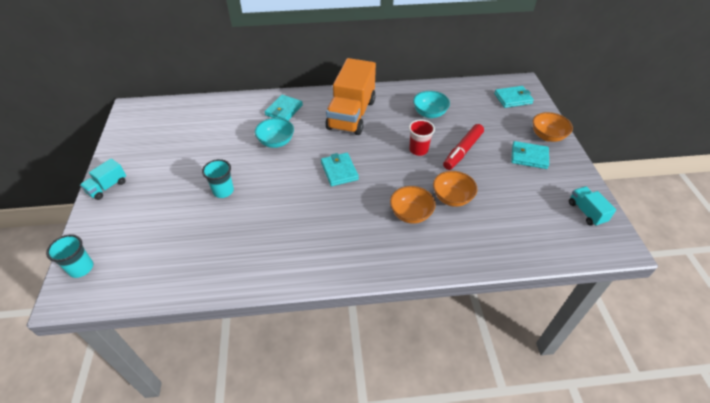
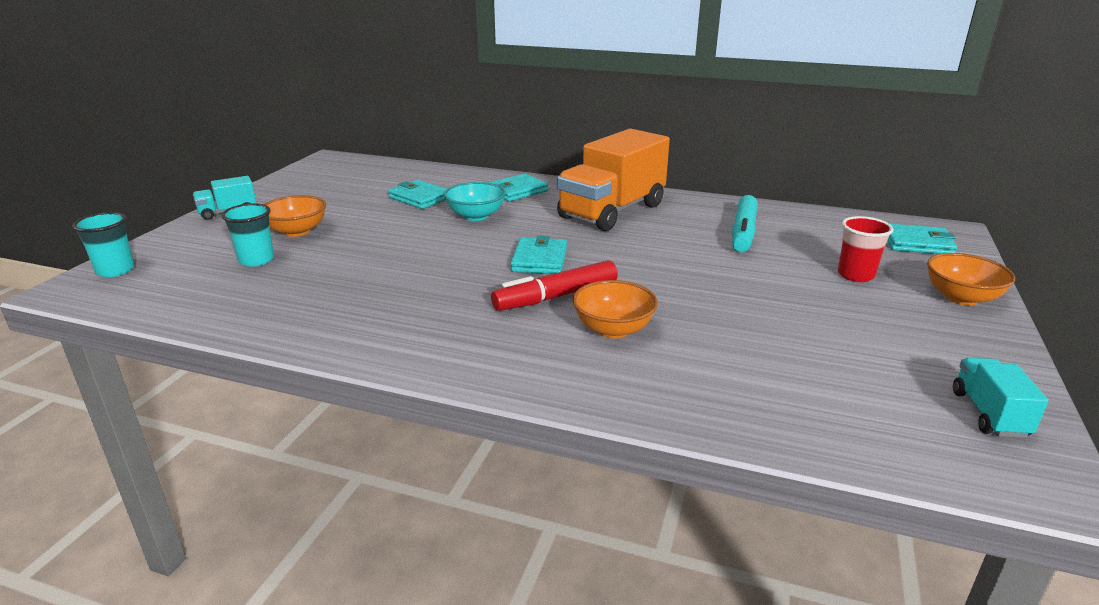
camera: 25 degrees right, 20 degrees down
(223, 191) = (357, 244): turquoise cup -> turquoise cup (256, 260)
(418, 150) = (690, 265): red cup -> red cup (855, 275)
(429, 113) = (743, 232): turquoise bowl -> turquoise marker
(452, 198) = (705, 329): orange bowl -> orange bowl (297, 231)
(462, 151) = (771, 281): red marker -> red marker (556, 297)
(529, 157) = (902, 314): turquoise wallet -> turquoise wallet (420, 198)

☆ ☆ ☆

> _DIRECTIONS FOR THIS TASK_
Find how many lines in the preceding listing contain the word "marker", and answer with that number only.

> _WORKED SOLUTION_
2